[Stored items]
· · · ·

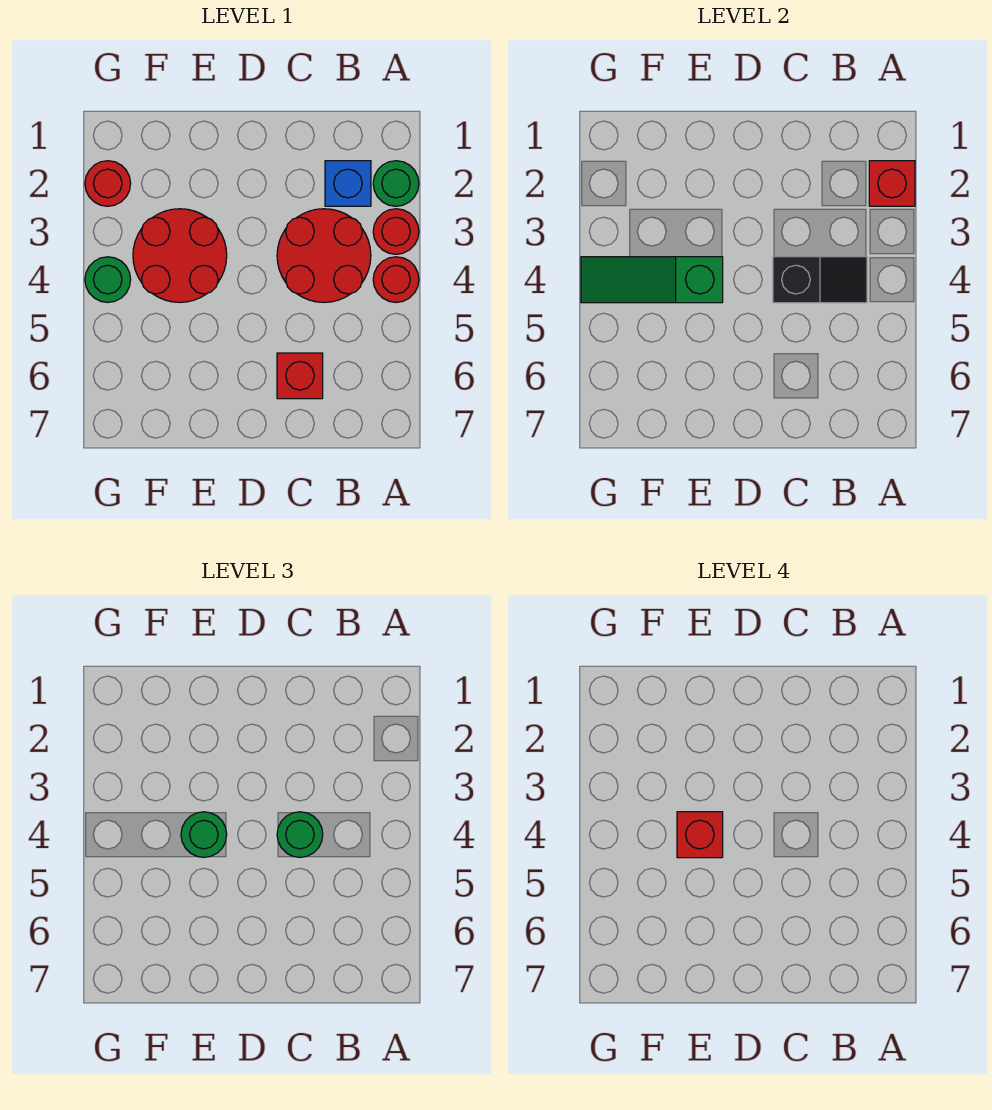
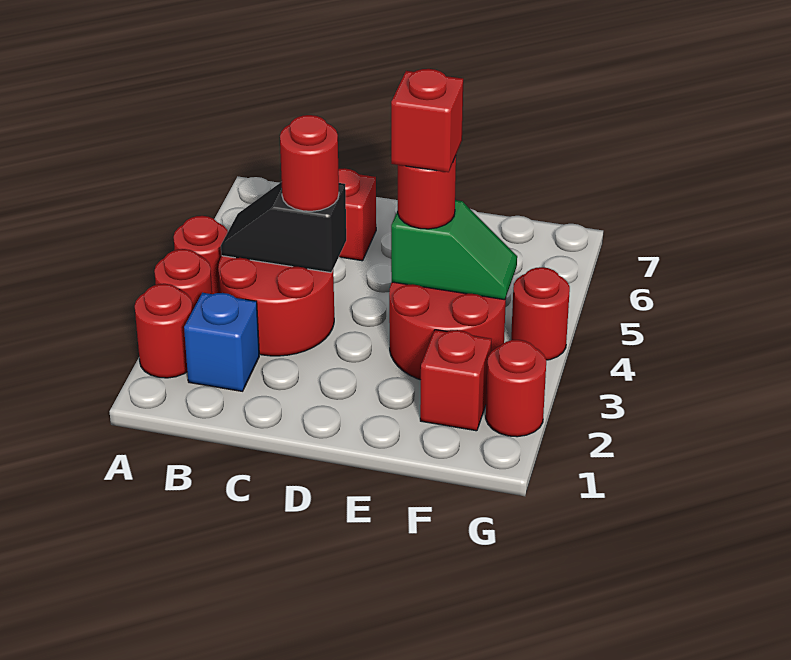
green round brick A2 level 1 -> red round brick A2 level 1
red brick A2 level 2 -> red brick F2 level 1
green round brick C4 level 3 -> red round brick C4 level 3
green slope E4:G4 level 2 top E -> green slope E4:F4 level 2 top E
green round brick E4 level 3 -> red round brick E4 level 3
green round brick G4 level 1 -> red round brick G4 level 1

· · · ·

__DIRECTIONS__:
Nothing but an exact copy of the data above, minus its pictures, should appear in the response.

__SOLUTION FOR THIS PROBLEM__:
green round brick A2 level 1 -> red round brick A2 level 1
red brick A2 level 2 -> red brick F2 level 1
green round brick C4 level 3 -> red round brick C4 level 3
green slope E4:G4 level 2 top E -> green slope E4:F4 level 2 top E
green round brick E4 level 3 -> red round brick E4 level 3
green round brick G4 level 1 -> red round brick G4 level 1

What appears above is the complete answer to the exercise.